** Records for the task **
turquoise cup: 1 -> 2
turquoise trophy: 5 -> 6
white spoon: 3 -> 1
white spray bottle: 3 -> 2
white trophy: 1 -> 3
---
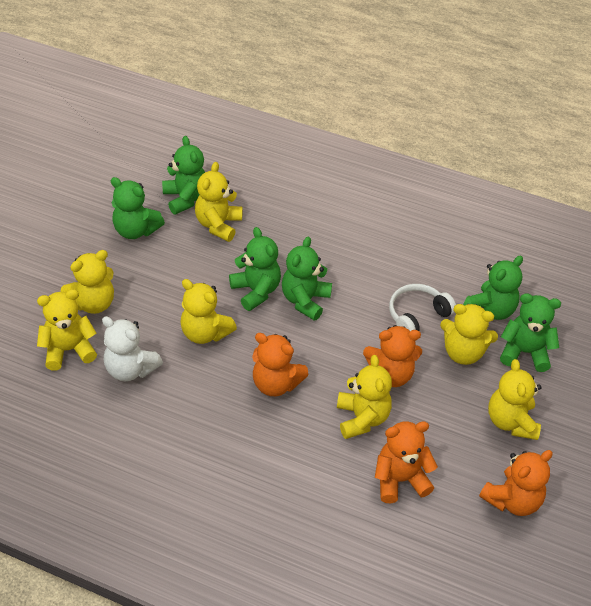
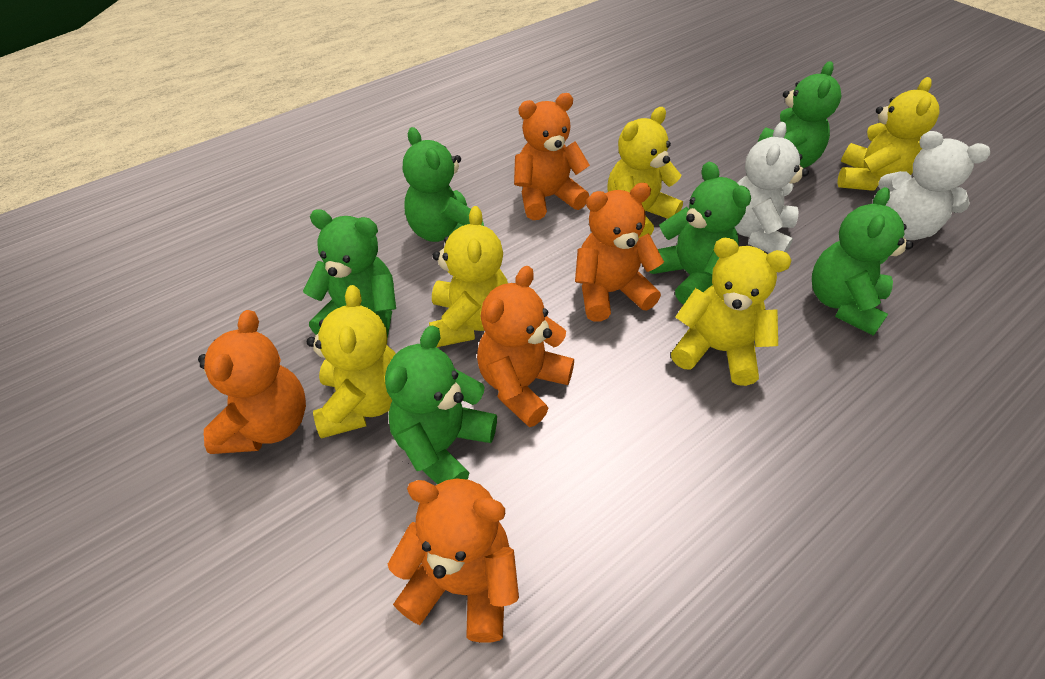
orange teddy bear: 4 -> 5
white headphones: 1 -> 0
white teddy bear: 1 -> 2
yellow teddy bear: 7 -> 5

** Task objective **
Your answer must be the lines above from the one containing "turquoise cup: 1 -> 2" to the one containing "white trophy: 1 -> 3", both included, restated word for word.

** Answer to this task **
turquoise cup: 1 -> 2
turquoise trophy: 5 -> 6
white spoon: 3 -> 1
white spray bottle: 3 -> 2
white trophy: 1 -> 3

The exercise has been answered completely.